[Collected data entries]
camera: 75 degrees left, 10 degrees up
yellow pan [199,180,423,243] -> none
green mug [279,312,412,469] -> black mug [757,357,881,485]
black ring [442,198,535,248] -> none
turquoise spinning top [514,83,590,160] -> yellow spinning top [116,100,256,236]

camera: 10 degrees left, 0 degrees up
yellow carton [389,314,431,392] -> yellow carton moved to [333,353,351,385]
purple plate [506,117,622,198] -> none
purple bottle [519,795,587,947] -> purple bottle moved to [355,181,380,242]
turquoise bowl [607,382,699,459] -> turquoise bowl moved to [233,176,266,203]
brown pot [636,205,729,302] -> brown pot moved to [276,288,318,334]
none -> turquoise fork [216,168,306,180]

---

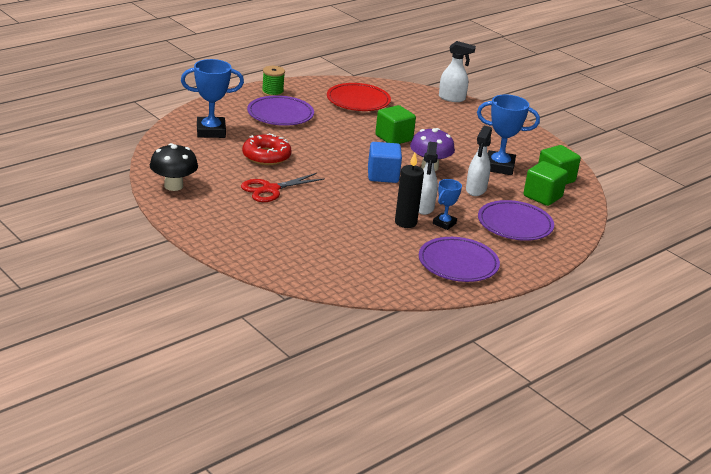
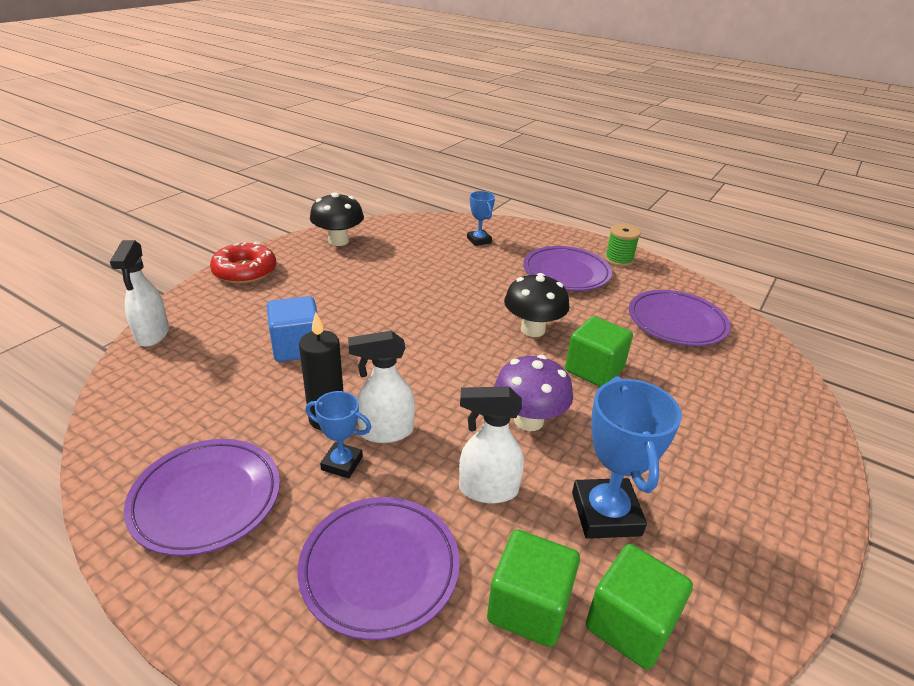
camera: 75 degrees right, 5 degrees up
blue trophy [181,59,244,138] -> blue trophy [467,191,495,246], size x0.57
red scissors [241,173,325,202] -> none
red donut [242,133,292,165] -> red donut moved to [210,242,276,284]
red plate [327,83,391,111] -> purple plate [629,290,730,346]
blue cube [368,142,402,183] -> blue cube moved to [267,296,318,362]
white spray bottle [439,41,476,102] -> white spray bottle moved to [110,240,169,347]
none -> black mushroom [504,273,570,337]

THE TASK - Starting at the line that has "camera: 75 degrees left, 10 degrees up" and ending at the line that has "turquoise bowl [607,382,699,459]", please write out the lines above exactly, leaving out all others.

TASK SOLUTION -
camera: 75 degrees left, 10 degrees up
yellow pan [199,180,423,243] -> none
green mug [279,312,412,469] -> black mug [757,357,881,485]
black ring [442,198,535,248] -> none
turquoise spinning top [514,83,590,160] -> yellow spinning top [116,100,256,236]

camera: 10 degrees left, 0 degrees up
yellow carton [389,314,431,392] -> yellow carton moved to [333,353,351,385]
purple plate [506,117,622,198] -> none
purple bottle [519,795,587,947] -> purple bottle moved to [355,181,380,242]
turquoise bowl [607,382,699,459] -> turquoise bowl moved to [233,176,266,203]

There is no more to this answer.